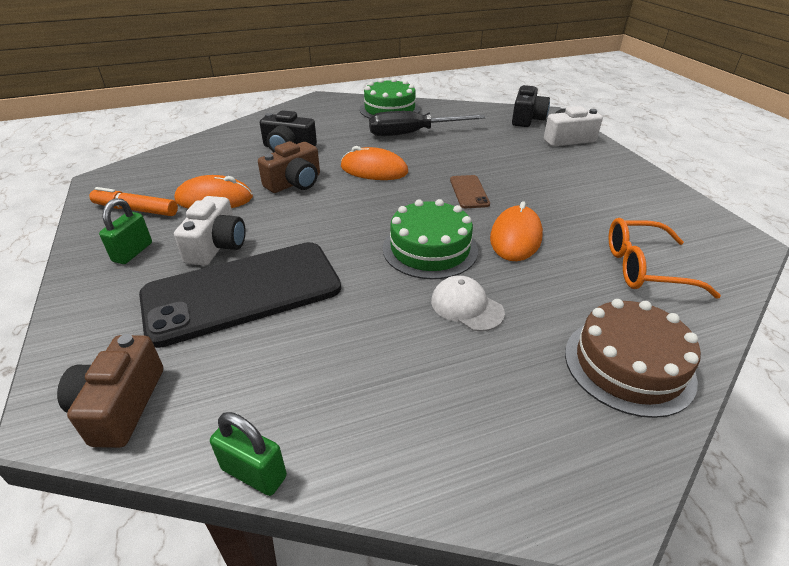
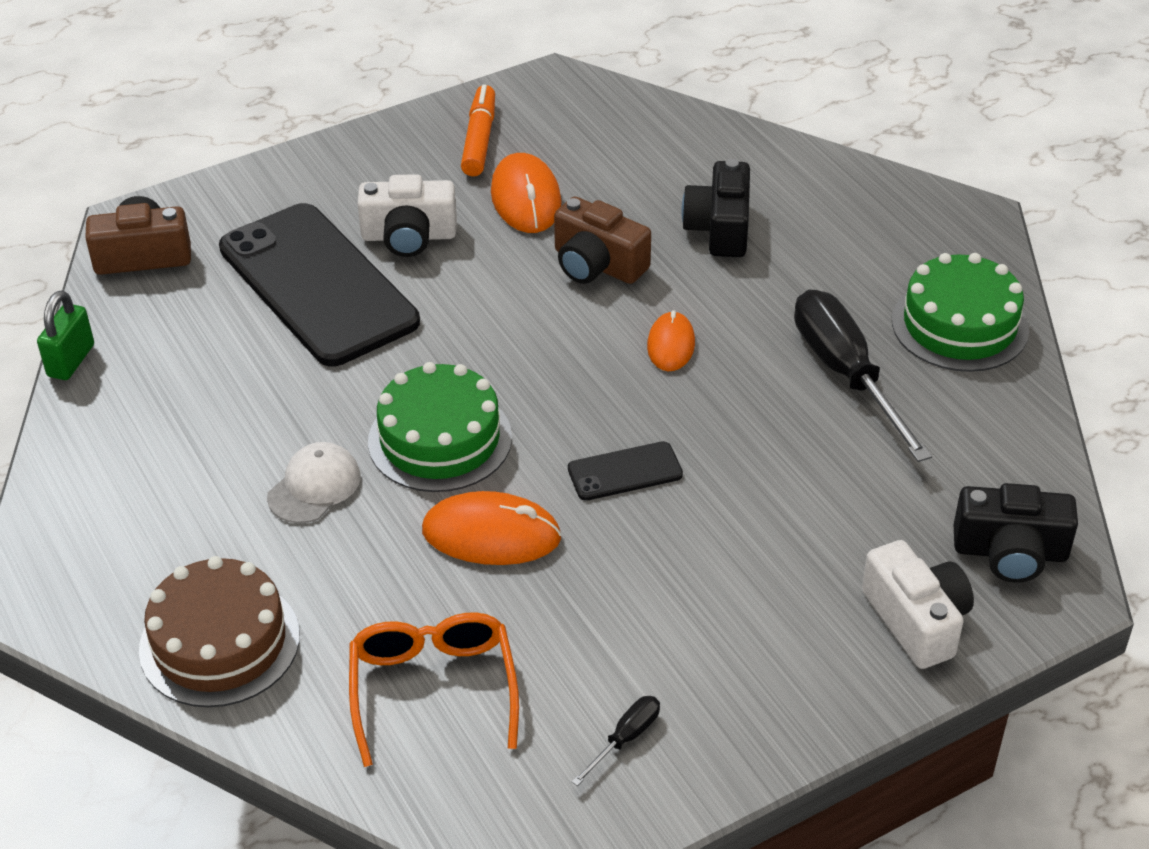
camera: 80 degrees right, 5 degrees up
(133, 252) = (382, 173): green padlock -> none
(374, 170) = (671, 345): orange mouse -> orange mouse, size x0.64
(469, 192) = (625, 472): brown phone -> black phone
(658, 211) = (625, 739): none -> black screwdriver

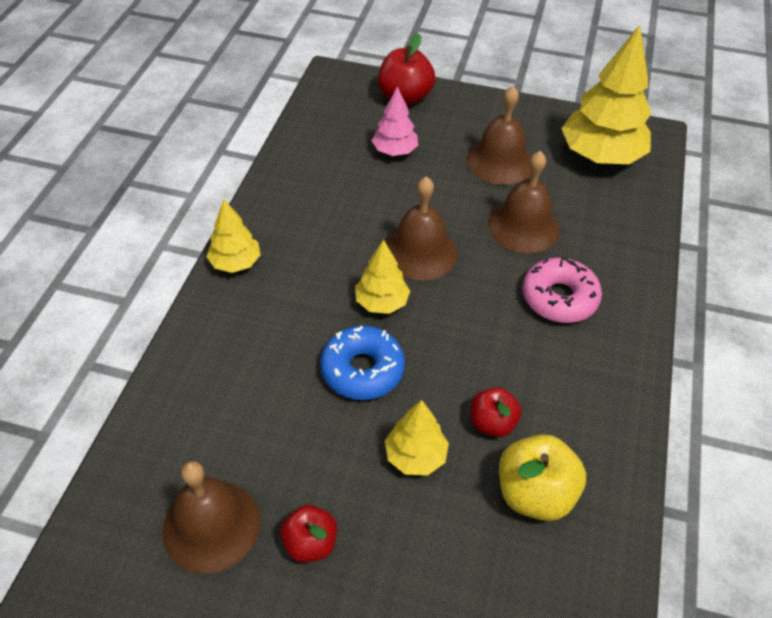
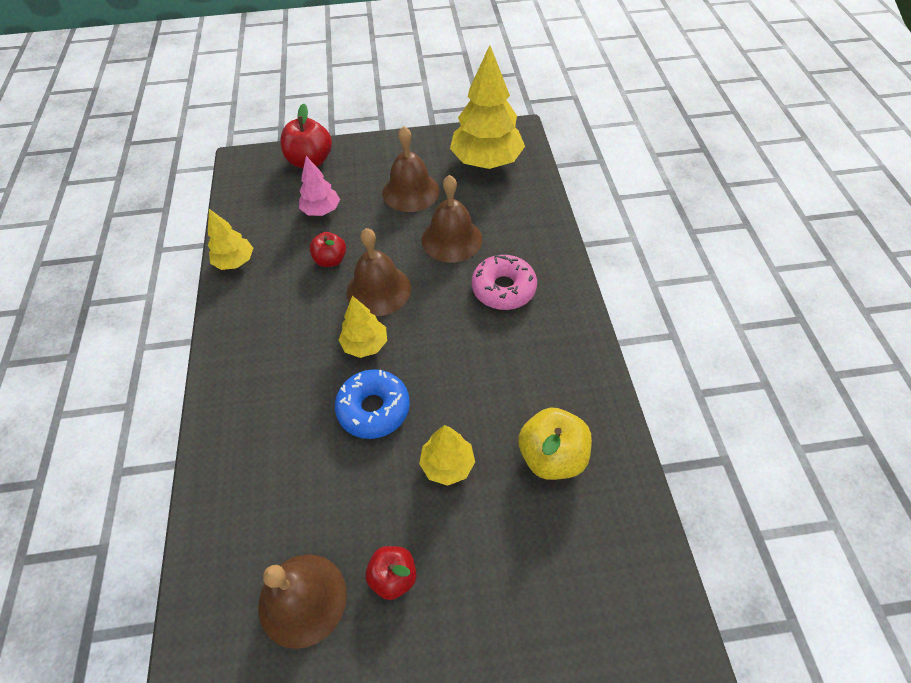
camera: 20 degrees left, 5 degrees up
(235, 263) = (224, 356): yellow tree -> yellow tree (235, 262)
(492, 423) = (495, 412): red apple -> red apple (331, 260)

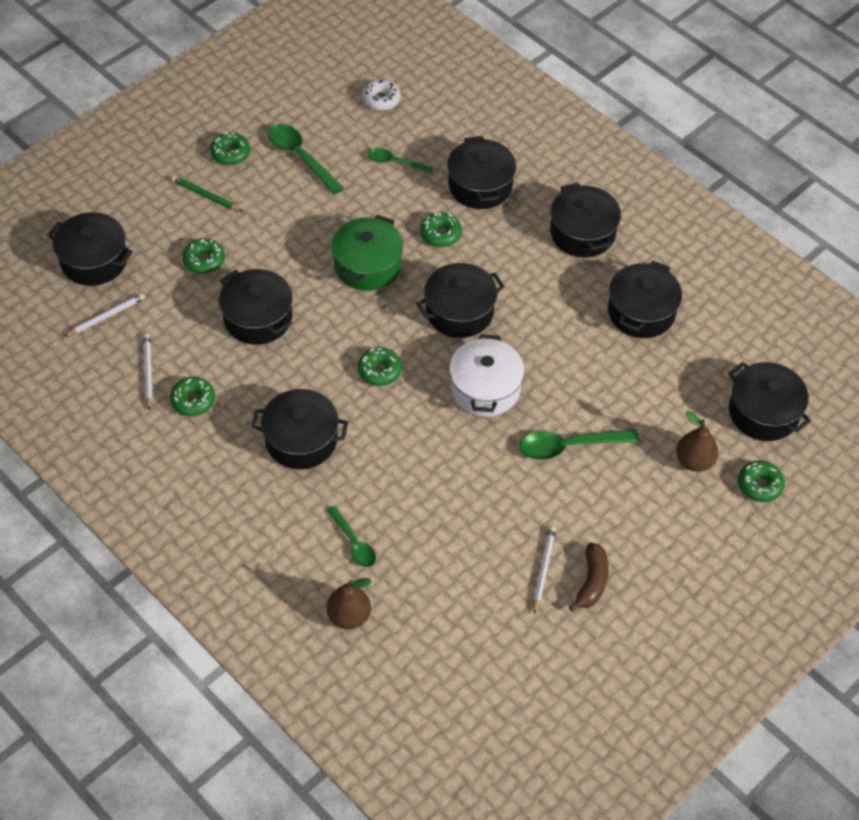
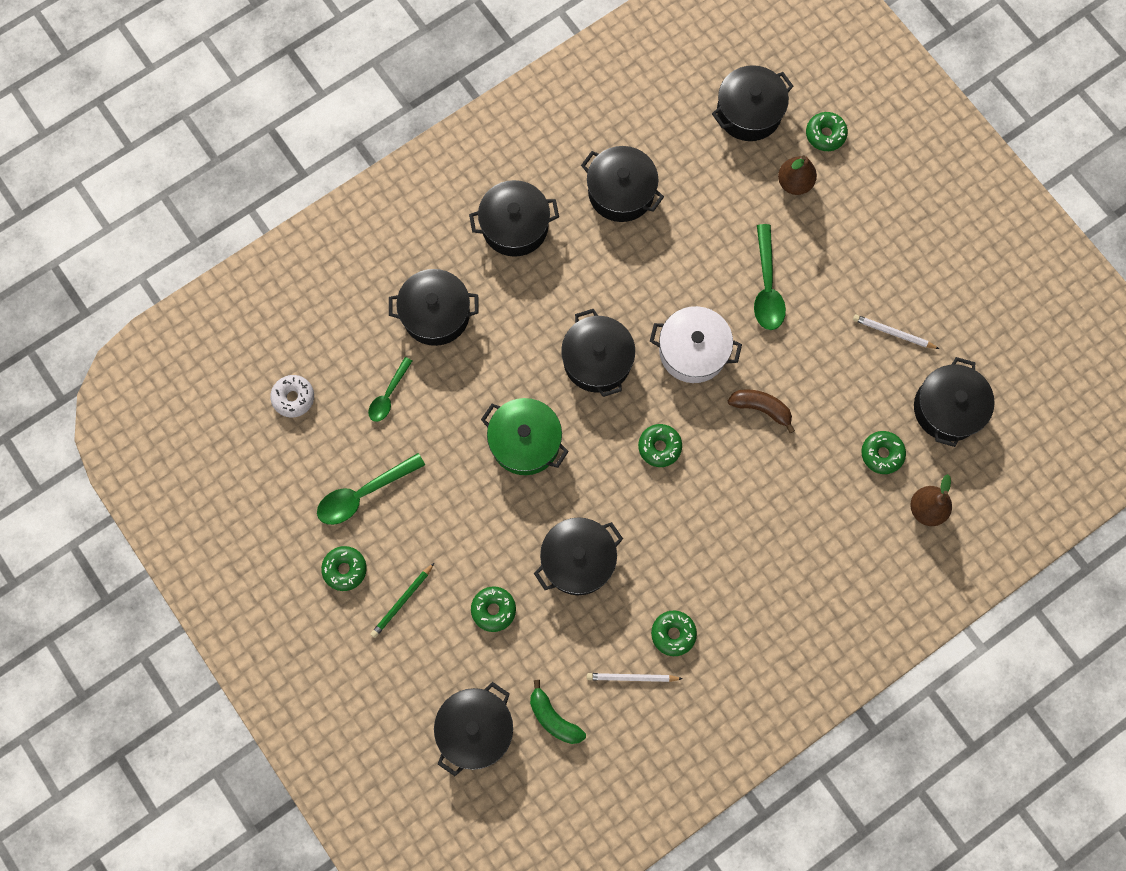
camera: 80 degrees left, 20 degrees up
(106, 316) = (553, 718): white pencil -> green banana
(301, 440) = (732, 532): black pot -> black pot (947, 408)
(354, 543) = (851, 495): green spoon -> none
(440, 234) = (495, 363): green donut -> green donut (881, 454)
(591, 582) = (909, 295): brown banana -> brown banana (761, 408)

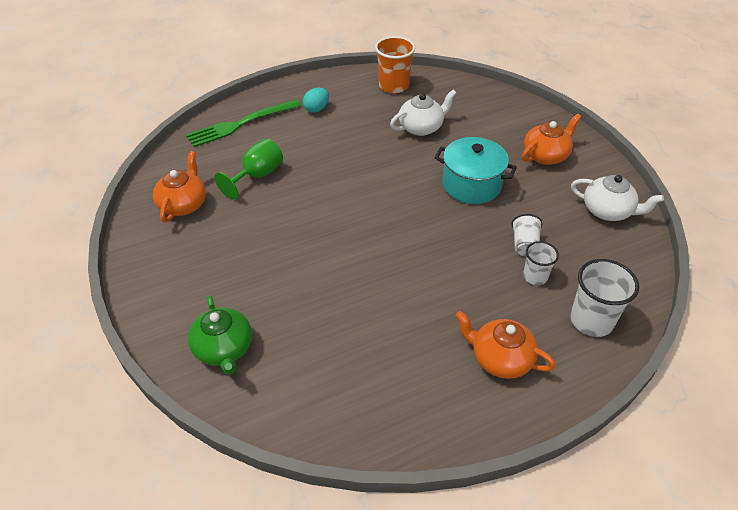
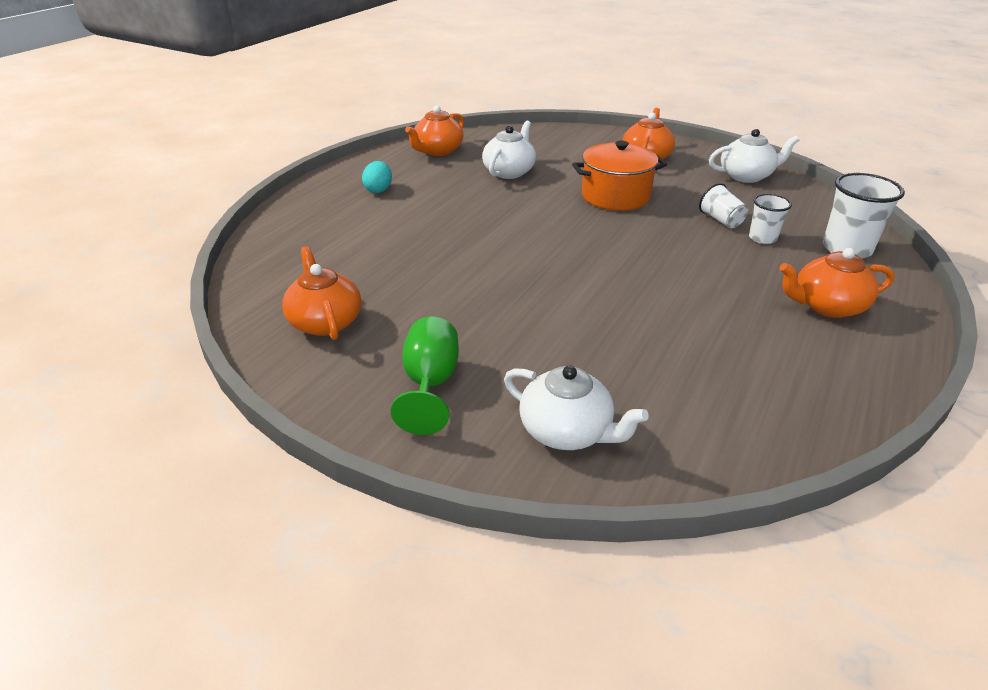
camera: 35 degrees left, 10 degrees down
(223, 349) = (567, 431): green teapot -> white teapot
(240, 124) = (302, 228): green fork -> none
(257, 176) = (386, 263): green goblet -> green goblet (430, 384)
(393, 86) = (437, 151): orange cup -> orange teapot
(471, 185) = (615, 196): turquoise pot -> orange pot

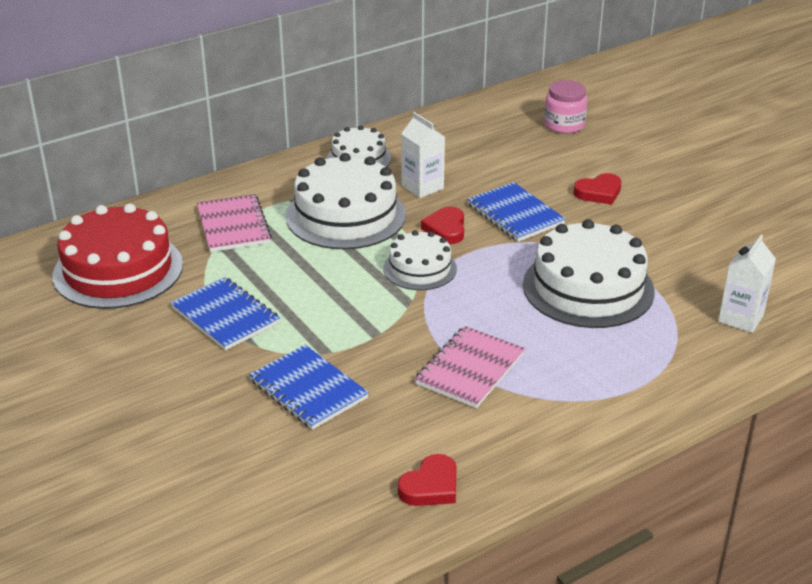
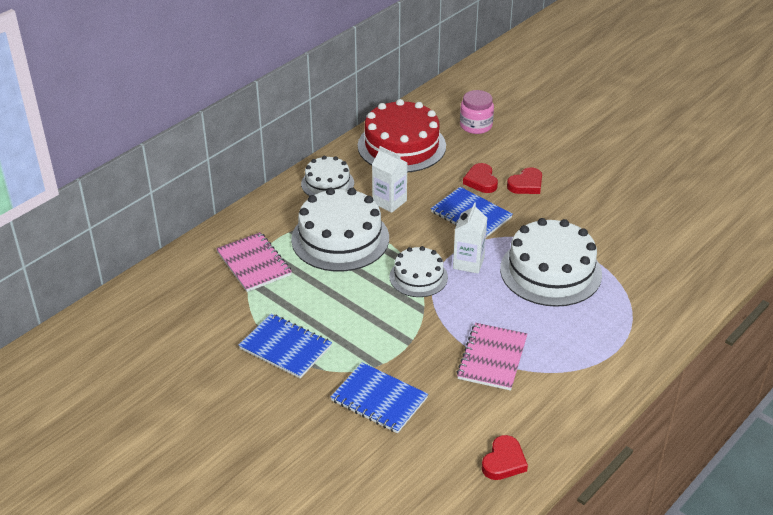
camera: 15 degrees left, 5 degrees up
(118, 270) = (178, 322): red cake -> red cake (401, 146)
(446, 229) = (423, 238): red heart -> red heart (481, 181)
(741, 318) = (668, 277): white carton -> white carton (468, 263)

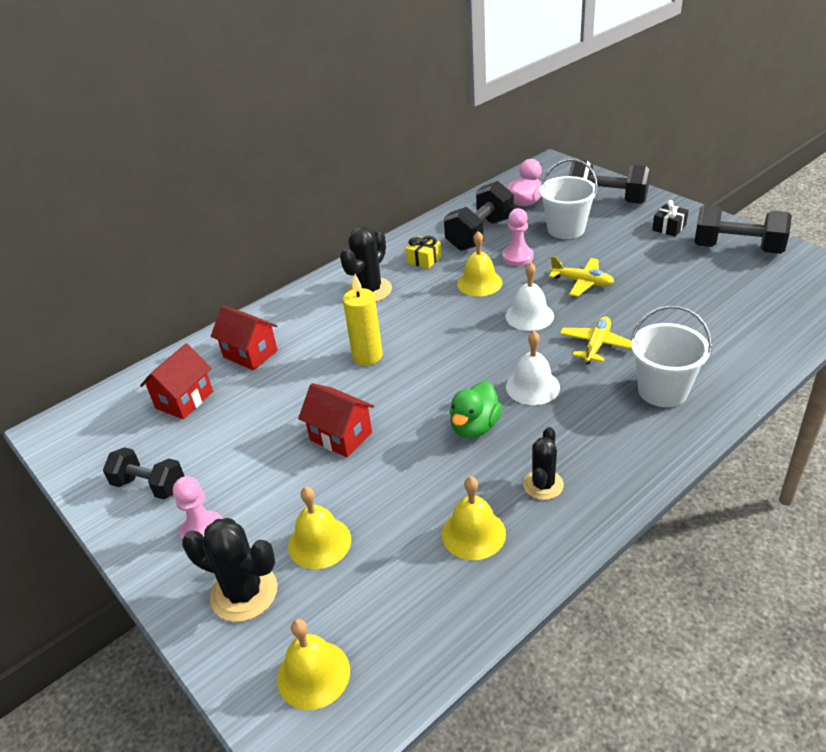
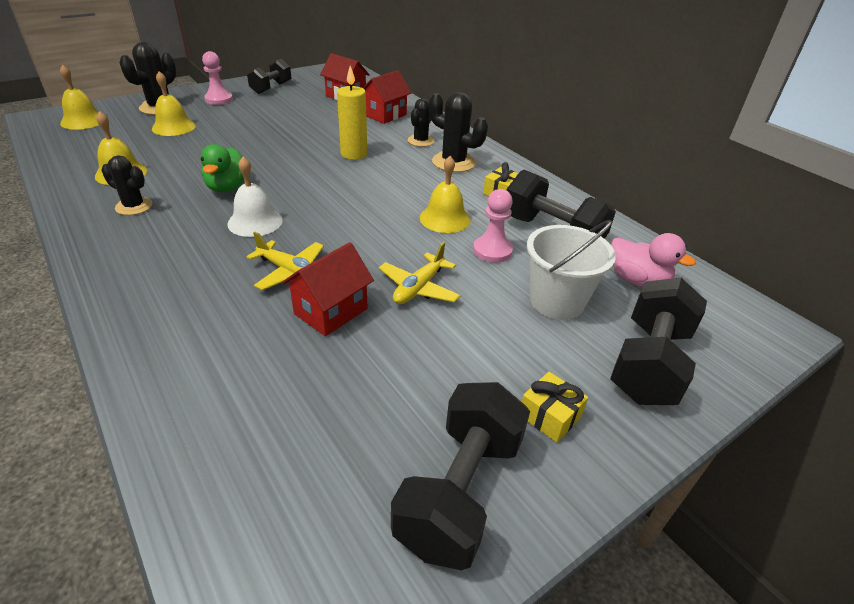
camera: 90 degrees right, 0 degrees up
(322, 317) = (421, 141): none -> black cactus
(341, 436) = (265, 139): red house -> red house (331, 311)
(475, 427) = (228, 187): green duck -> green duck turned 120 degrees counterclockwise
(529, 316) = (368, 239): white bell -> none
(662, 390) = (183, 299): white bucket -> none
(669, 227) = (549, 416): black gift -> yellow gift

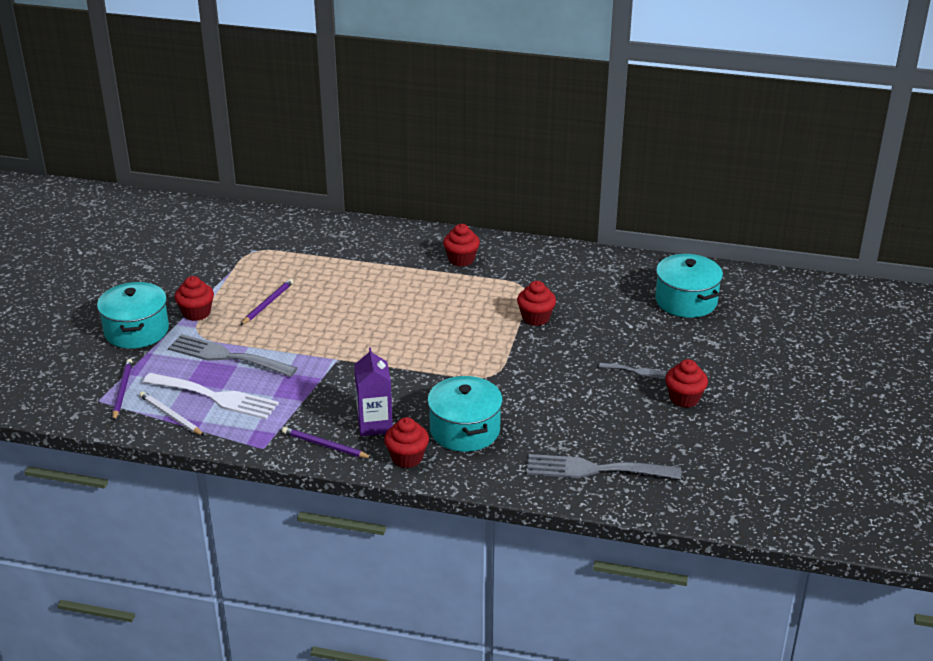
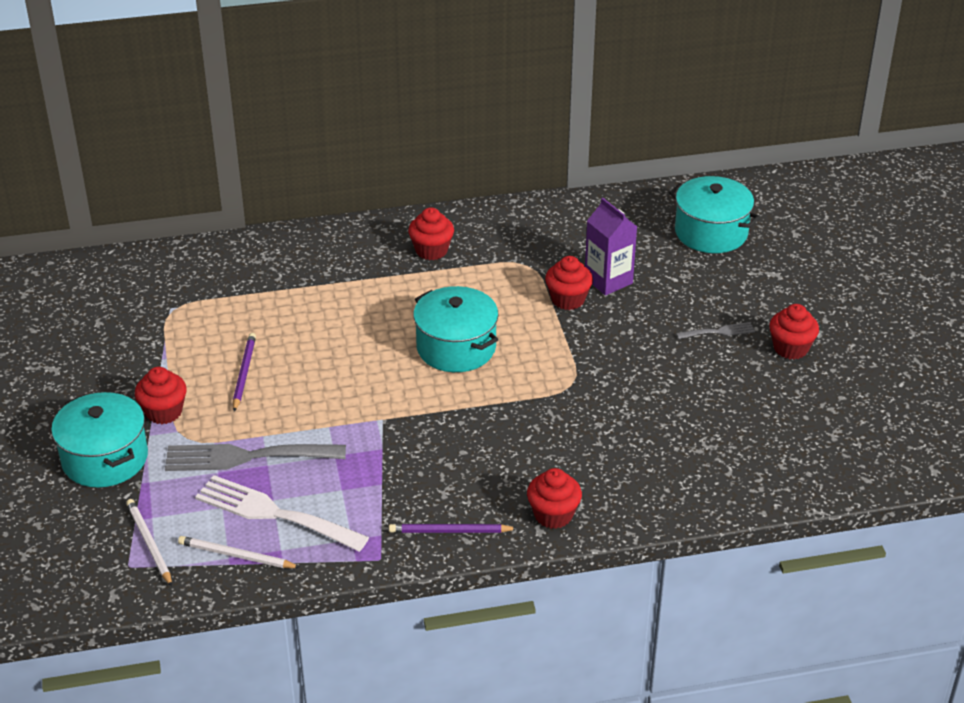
camera: 25 degrees left, 5 degrees up
(122, 391) = (149, 543): purple pencil -> white pencil
(216, 397) = (273, 513): white fork -> white fork turned 150 degrees counterclockwise
(375, 424) = (487, 486): purple carton -> purple carton (608, 280)
(465, 430) = (591, 460): turquoise pot -> turquoise pot (456, 347)
(595, 469) = (761, 461): grey fork -> none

*Your goal*. From the first line of the entries above down to the line holding "camera: 80 degrees left, 20 degrees up", quote each line exactly and nothing else, skipping pictures.

*Final answer*.
camera: 80 degrees right, 5 degrees up
(133, 252) = (382, 173): green padlock -> none
(374, 170) = (671, 345): orange mouse -> orange mouse, size x0.64
(469, 192) = (625, 472): brown phone -> black phone
(658, 211) = (625, 739): none -> black screwdriver

camera: 20 degrees left, 5 degrees up
(235, 263) = (224, 356): yellow tree -> yellow tree (235, 262)
(492, 423) = (495, 412): red apple -> red apple (331, 260)

camera: 80 degrees left, 20 degrees up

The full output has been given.